(Beginning of SUPPLIED INFORMATION)

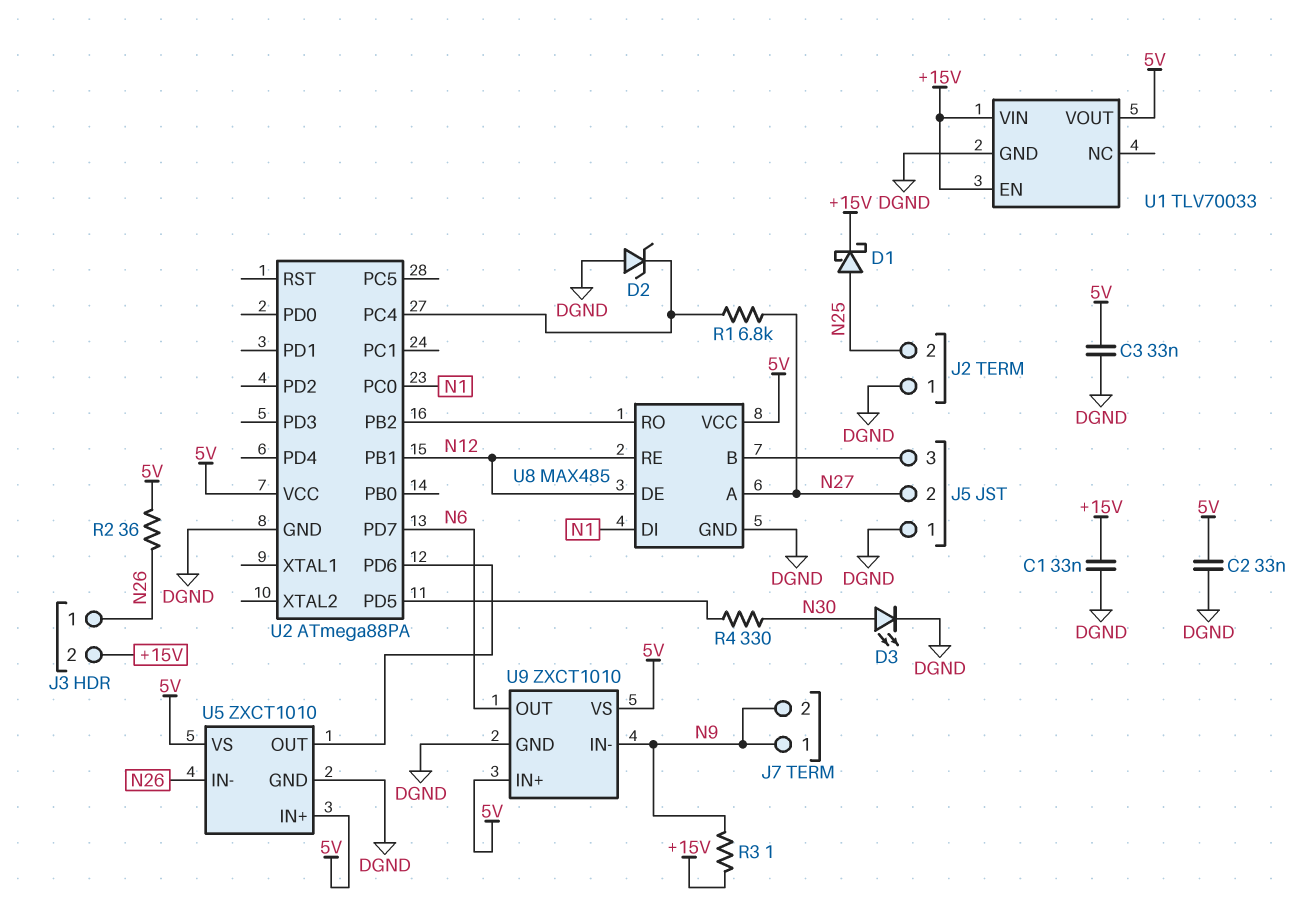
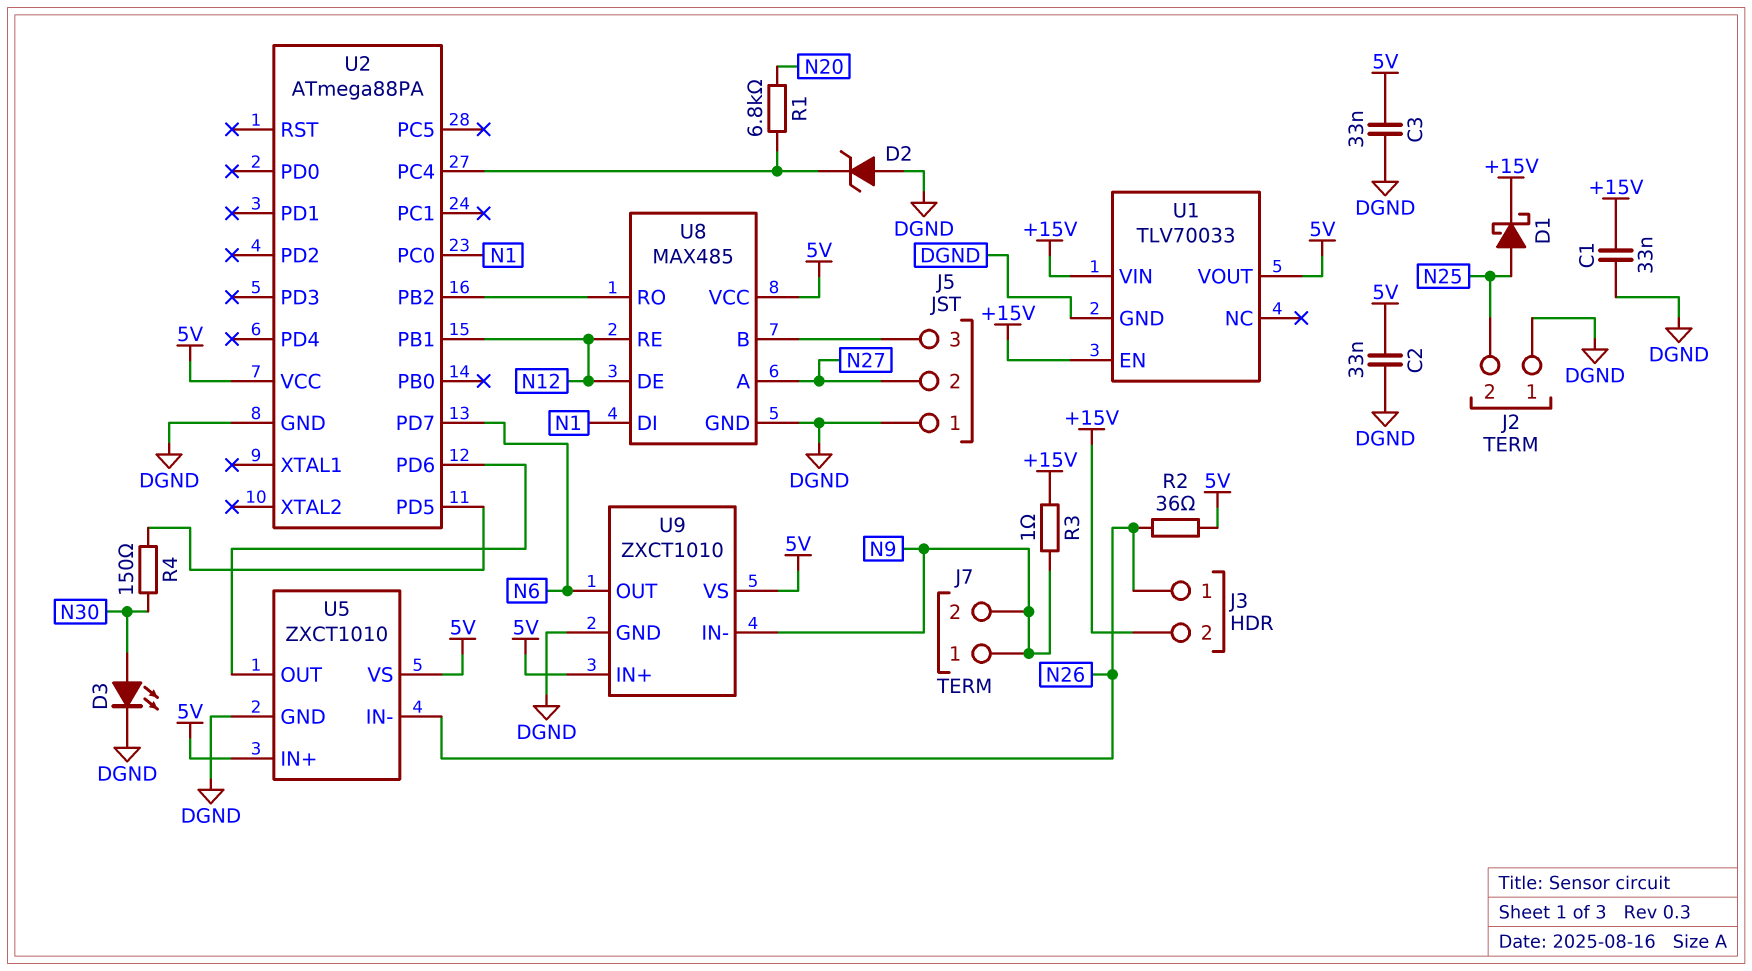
R1: 6.8k (N27, U2/PC4) -> 6.8k (N20, U2/PC4)
R4: 330 (N30, U2/PD5) -> 150 (N30, U2/PD5)

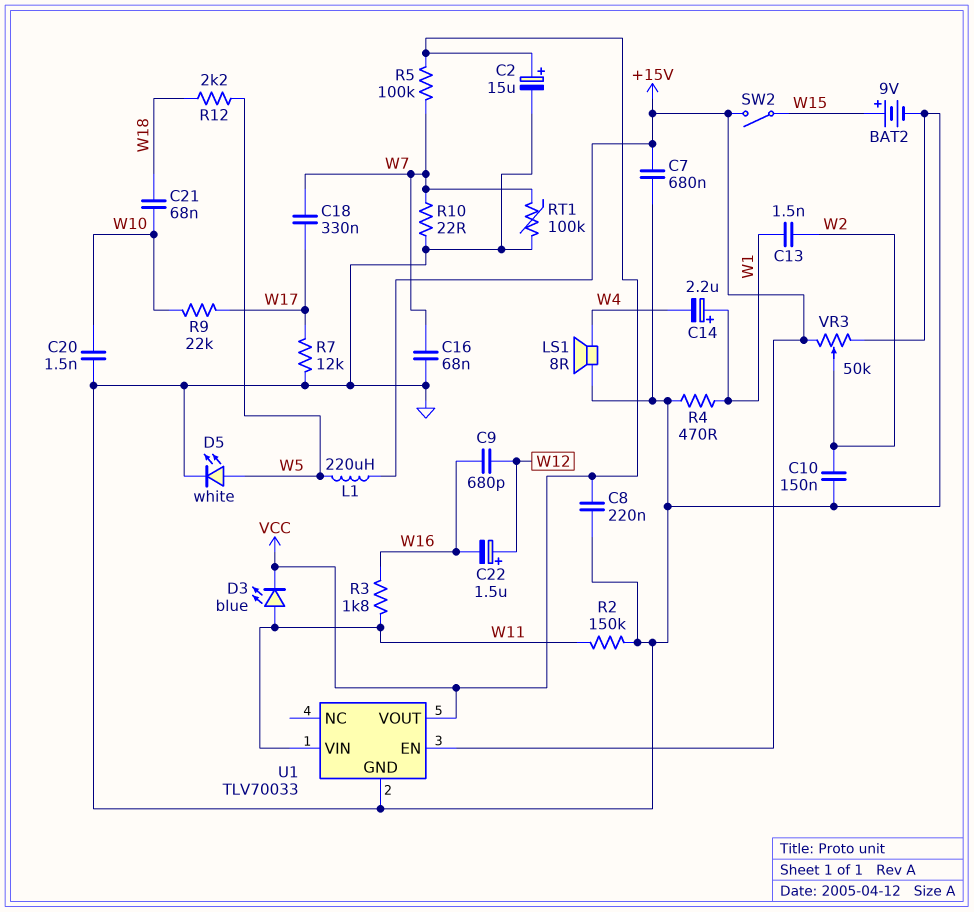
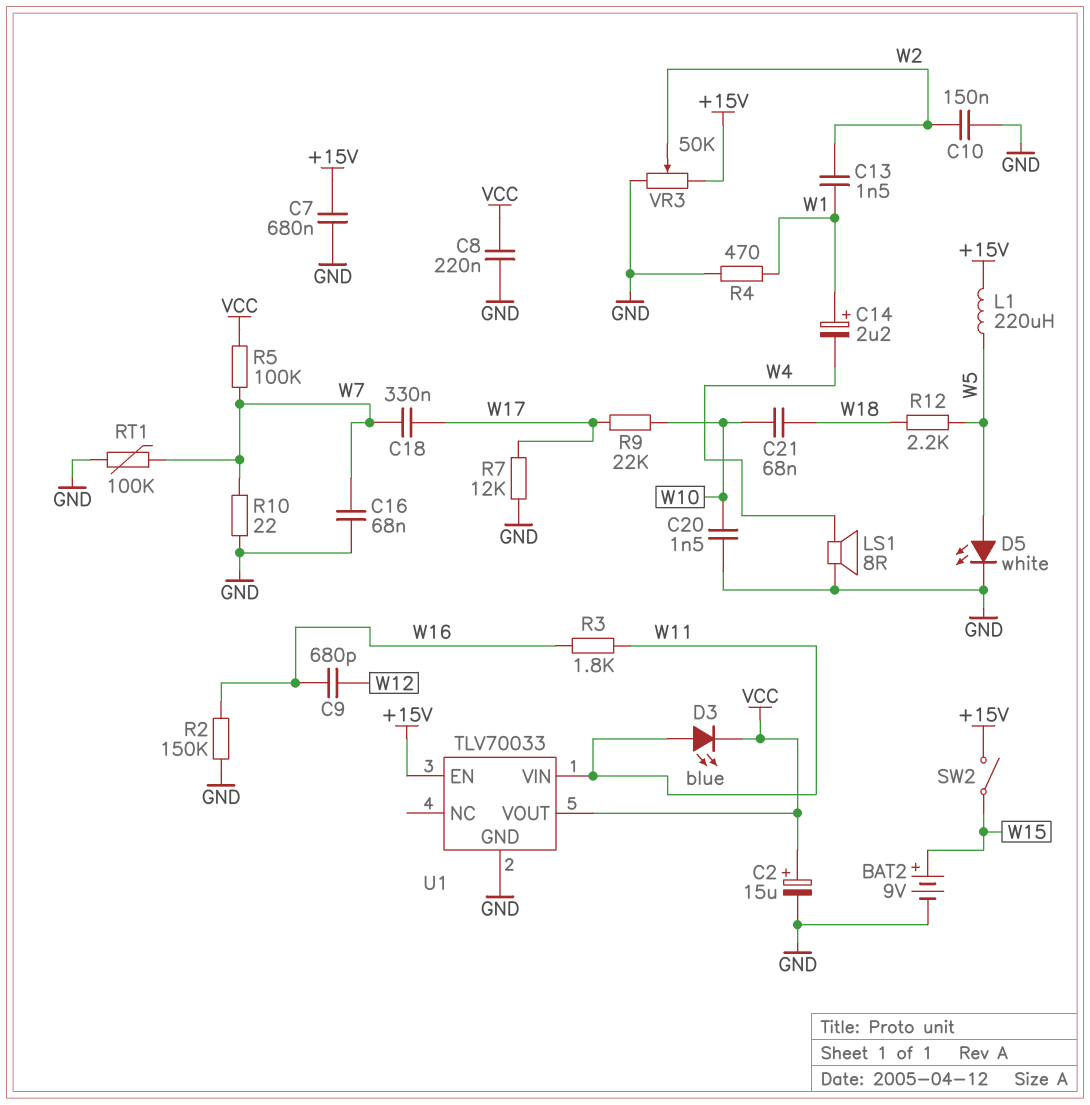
C22: 1.5uF (plus W12, minus W16) -> none
R2: 150k (GND, W11) -> 150k (GND, W16)

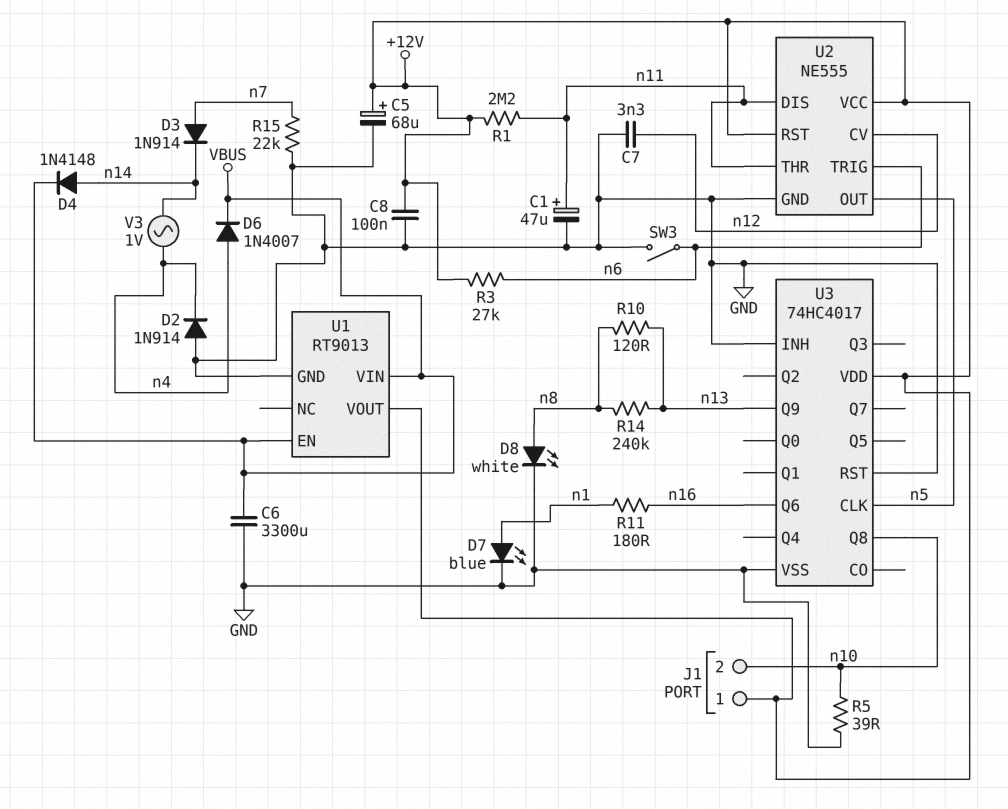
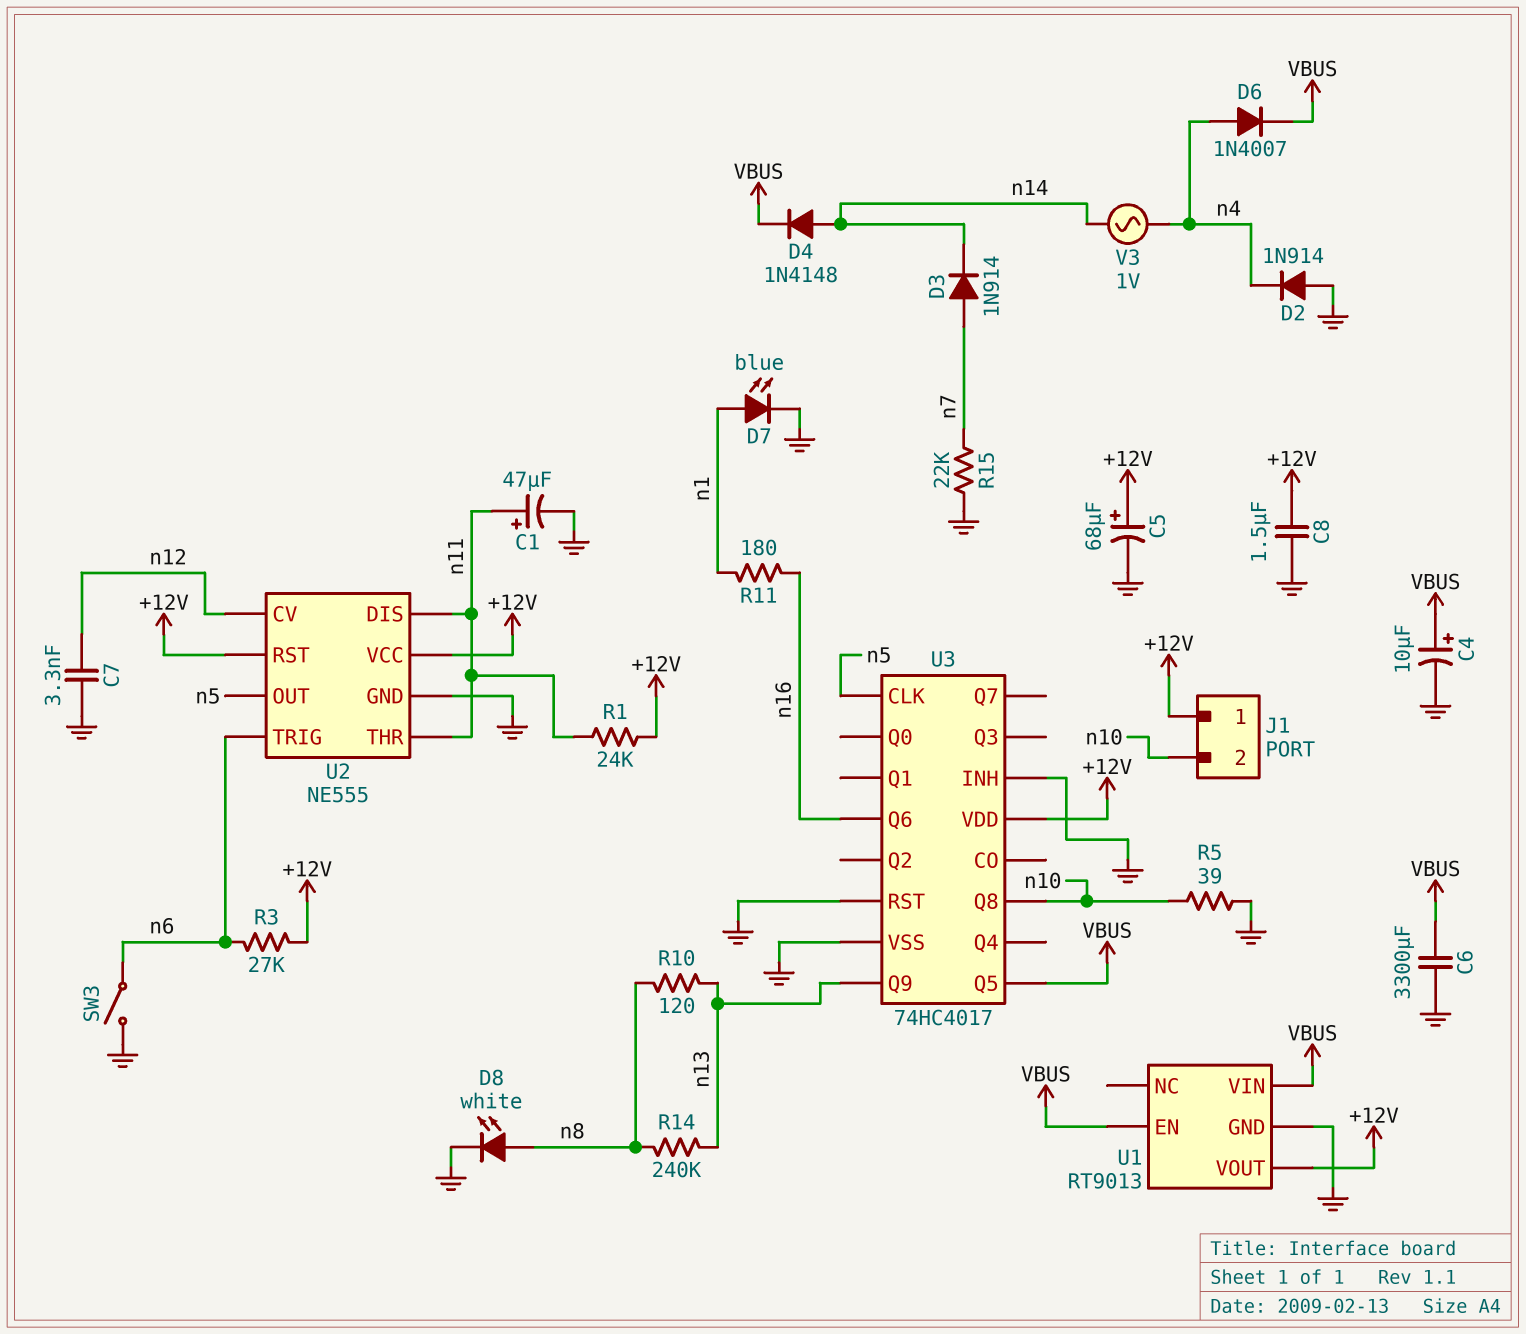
C4: none -> 10uF (plus VBUS, minus GND)
C8: 100nF (+12V, GND) -> 1.5uF (+12V, GND)
R1: 2.2M (+12V, n11) -> 24k (+12V, n11)
U3 pin Q5: none -> VBUS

(End of SUPPLIED INFORMATION)

● **TASK REQUIREMENTS**
An exact copy of the records above is wanted, with the pictures omitted.

● **RESULT FOR THIS TASK**
R1: 6.8k (N27, U2/PC4) -> 6.8k (N20, U2/PC4)
R4: 330 (N30, U2/PD5) -> 150 (N30, U2/PD5)

C22: 1.5uF (plus W12, minus W16) -> none
R2: 150k (GND, W11) -> 150k (GND, W16)

C4: none -> 10uF (plus VBUS, minus GND)
C8: 100nF (+12V, GND) -> 1.5uF (+12V, GND)
R1: 2.2M (+12V, n11) -> 24k (+12V, n11)
U3 pin Q5: none -> VBUS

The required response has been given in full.